Exercise:
Reproduce, exactly and only, the lines of the data that follows from the one containing "purple triangle: (159, 106)" down to the one containing "yellow cross: (31, 19) -> (68, 17), size x0.7", without pictures.

(The input begins)

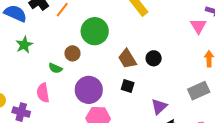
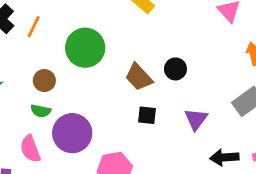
brown circle: (73, 53) -> (44, 81), moved
purple circle: (89, 90) -> (72, 133), moved
purple triangle: (159, 106) -> (196, 119), moved

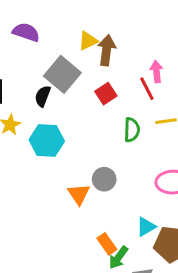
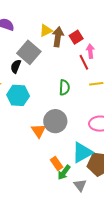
red square: (106, 94) -> (76, 37), moved
green semicircle: (132, 130) -> (64, 87), moved
gray circle: (104, 179) -> (55, 121), size x1.5
cyan triangle: (146, 227) -> (82, 153), size x1.6

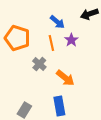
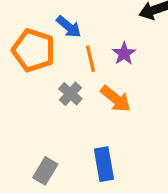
blue arrow: (57, 22) -> (69, 27), moved
orange arrow: (65, 78) -> (116, 99), moved

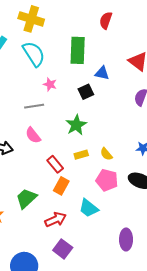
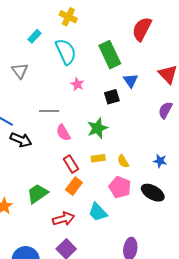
yellow cross: (31, 19) -> (68, 17), size x0.7
red semicircle: (106, 20) -> (142, 29), size x1.4
green rectangle: (78, 50) -> (110, 55), turned -36
blue triangle: (102, 73) -> (131, 81), turned 35
gray line: (34, 106) -> (49, 111), moved
pink semicircle: (33, 135) -> (63, 133), moved

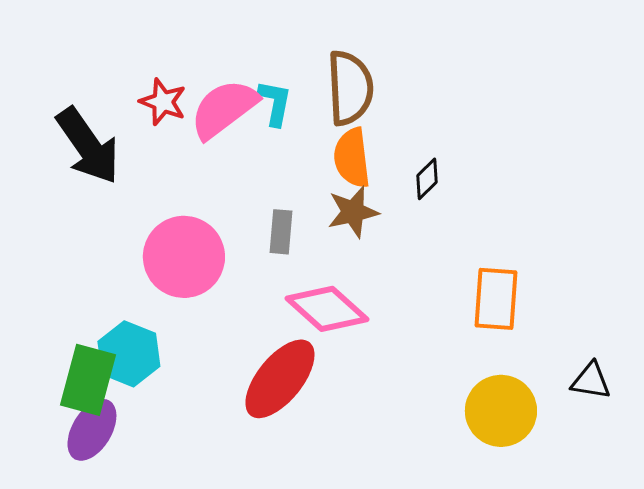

(The input ends)

Result for this task:
purple triangle: (159, 106) -> (196, 119), moved

red square: (106, 94) -> (76, 37), moved
green semicircle: (132, 130) -> (64, 87), moved
gray circle: (104, 179) -> (55, 121), size x1.5
cyan triangle: (146, 227) -> (82, 153), size x1.6

blue arrow: (57, 22) -> (69, 27), moved
orange arrow: (65, 78) -> (116, 99), moved

yellow cross: (31, 19) -> (68, 17), size x0.7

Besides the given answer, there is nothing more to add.